Problem description ::
When a line of the material has the word "HEADPHONES" in it, copy that line.

Collected data ::

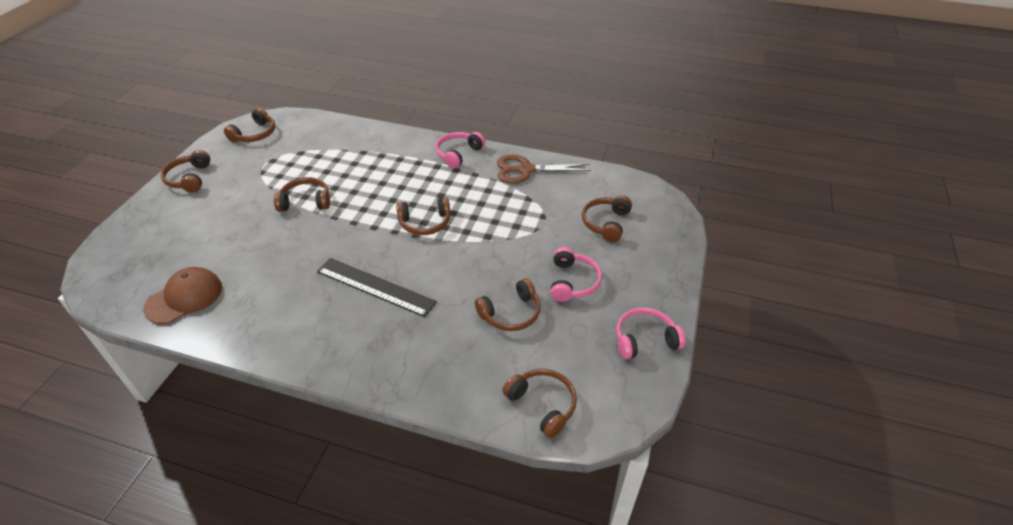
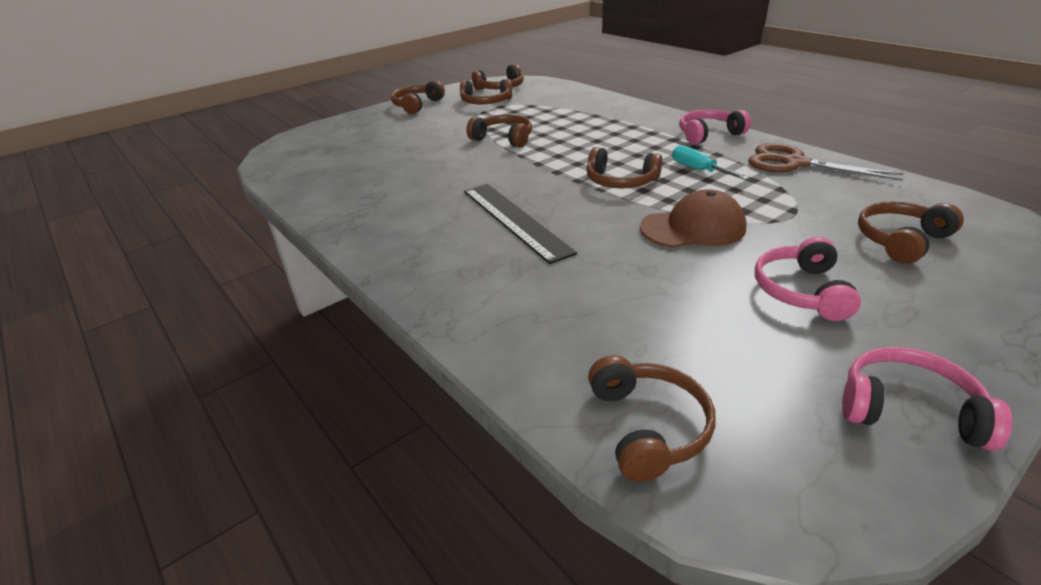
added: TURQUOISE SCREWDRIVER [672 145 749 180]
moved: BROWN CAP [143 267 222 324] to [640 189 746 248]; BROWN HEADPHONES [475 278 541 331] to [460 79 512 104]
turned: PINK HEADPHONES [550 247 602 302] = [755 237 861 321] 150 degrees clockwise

Written solution ::
moved: BROWN CAP [143 267 222 324] to [640 189 746 248]; BROWN HEADPHONES [475 278 541 331] to [460 79 512 104]
turned: PINK HEADPHONES [550 247 602 302] = [755 237 861 321] 150 degrees clockwise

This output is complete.